* Data shown
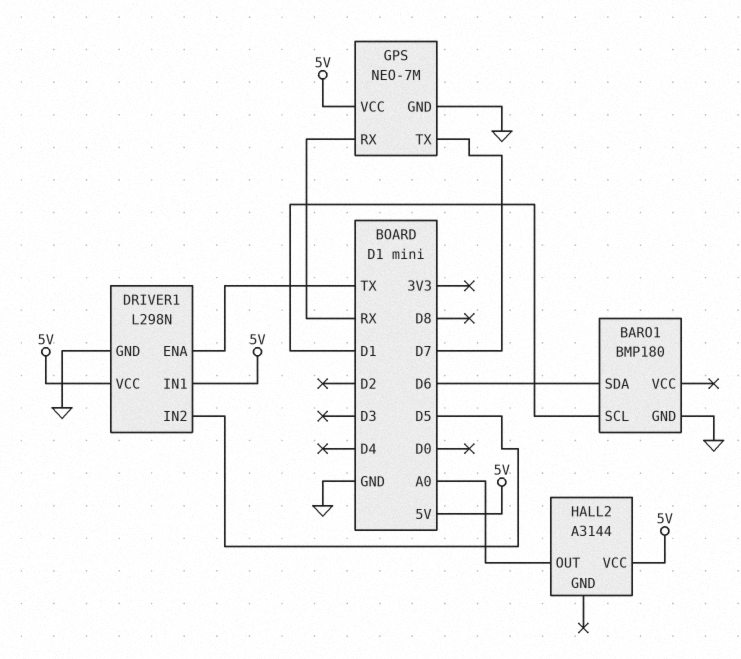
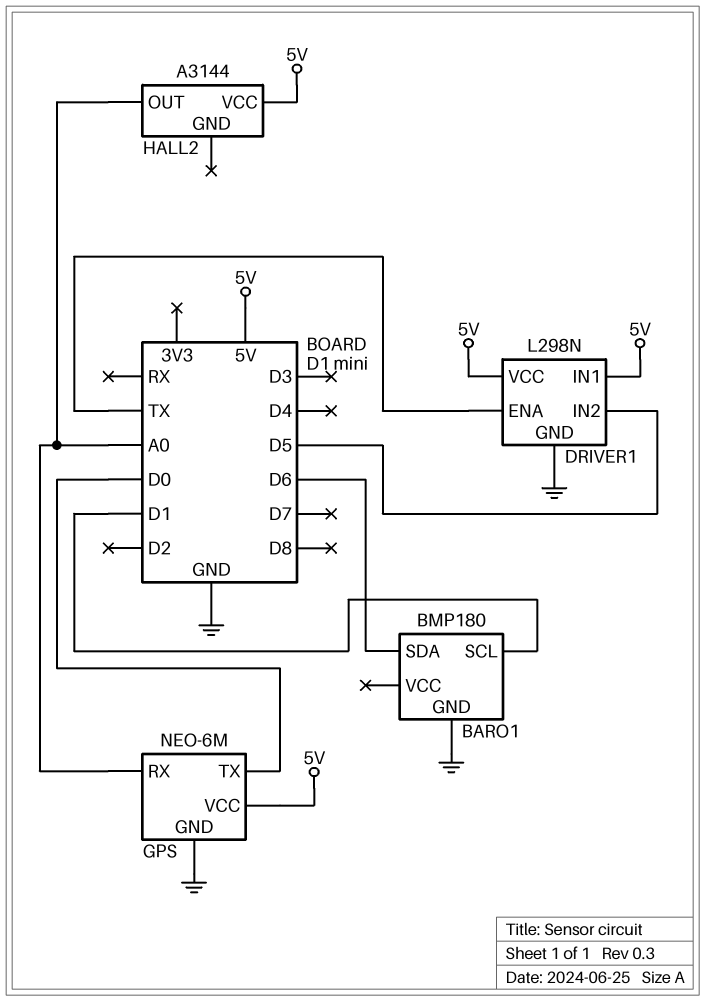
GPS: NEO-7M -> NEO-6M
GPS pin RX: RX -> A0
GPS pin TX: D7 -> D0

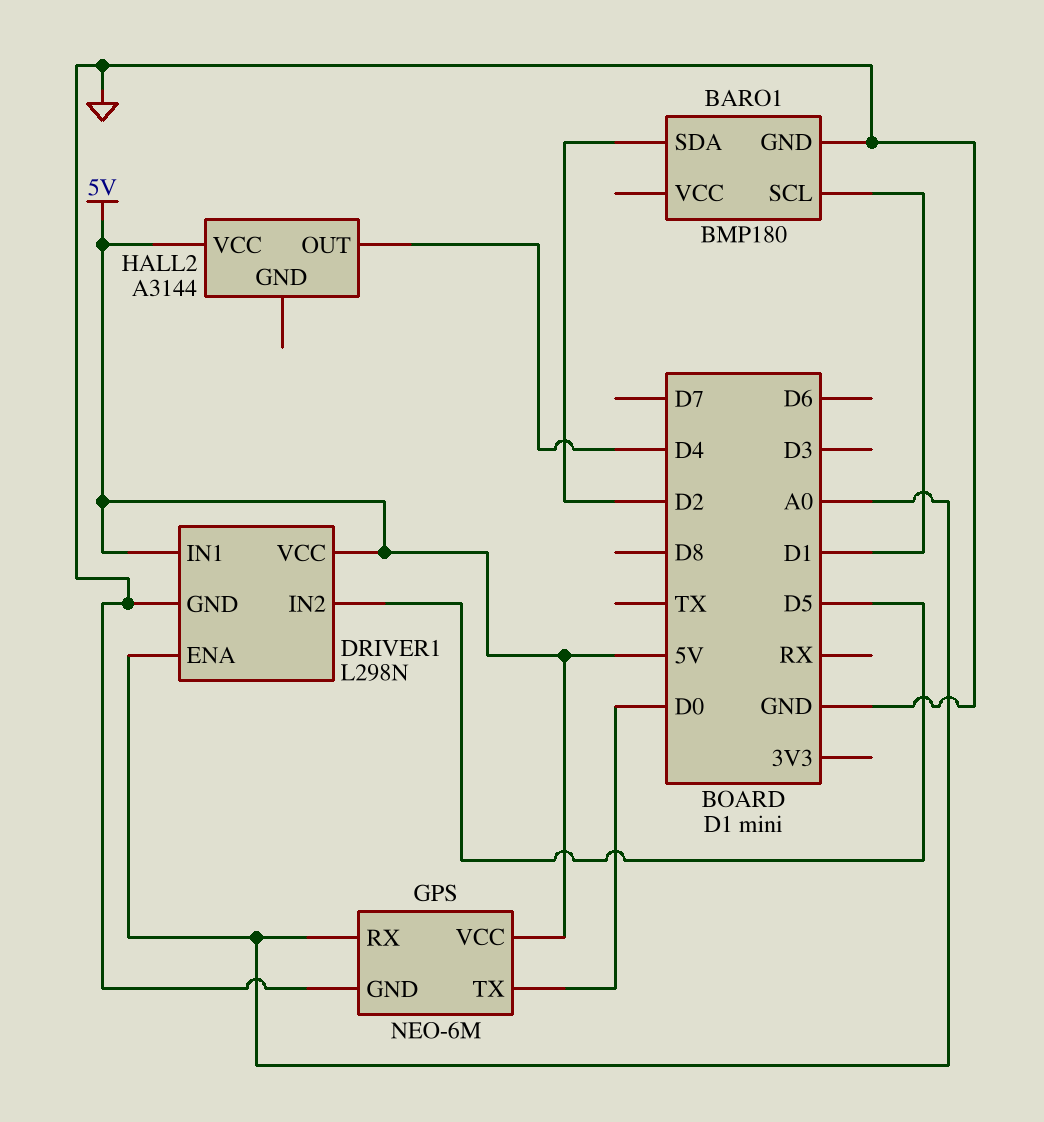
BARO1 pin SDA: D6 -> D2
DRIVER1 pin ENA: TX -> A0
HALL2 pin OUT: A0 -> D4

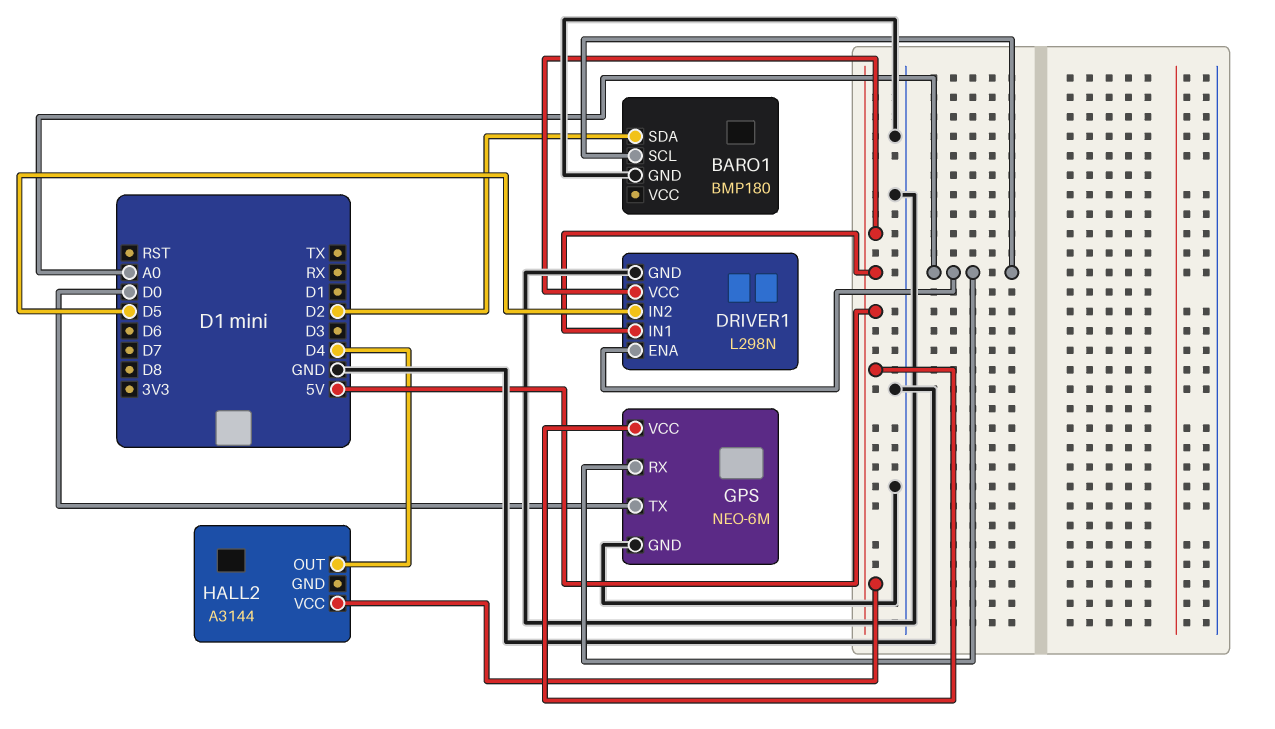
BARO1 pin SCL: D1 -> A0

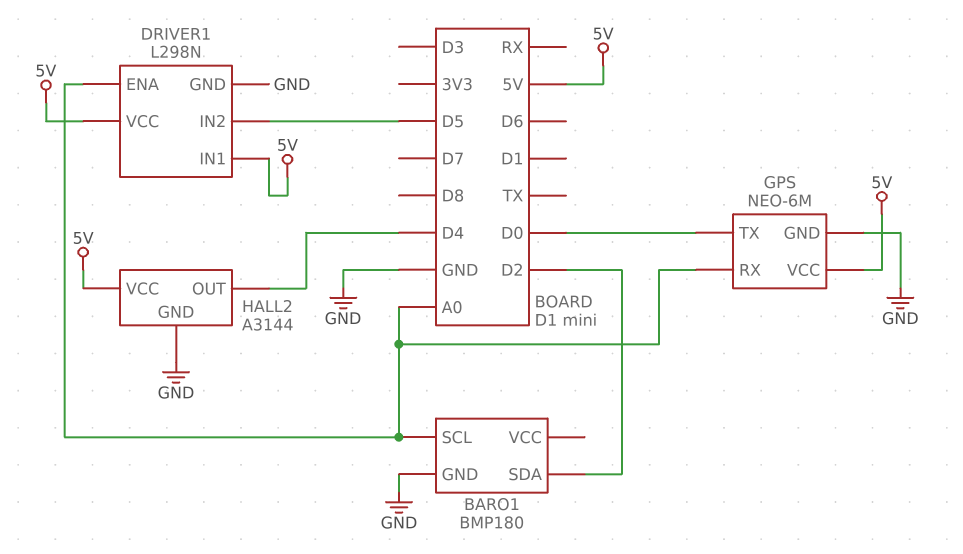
HALL2 pin GND: none -> GND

* Instructions for the task
Could you transcribe every entry exactly, leaving out the pictures?

* Answer
GPS: NEO-7M -> NEO-6M
GPS pin RX: RX -> A0
GPS pin TX: D7 -> D0

BARO1 pin SDA: D6 -> D2
DRIVER1 pin ENA: TX -> A0
HALL2 pin OUT: A0 -> D4

BARO1 pin SCL: D1 -> A0

HALL2 pin GND: none -> GND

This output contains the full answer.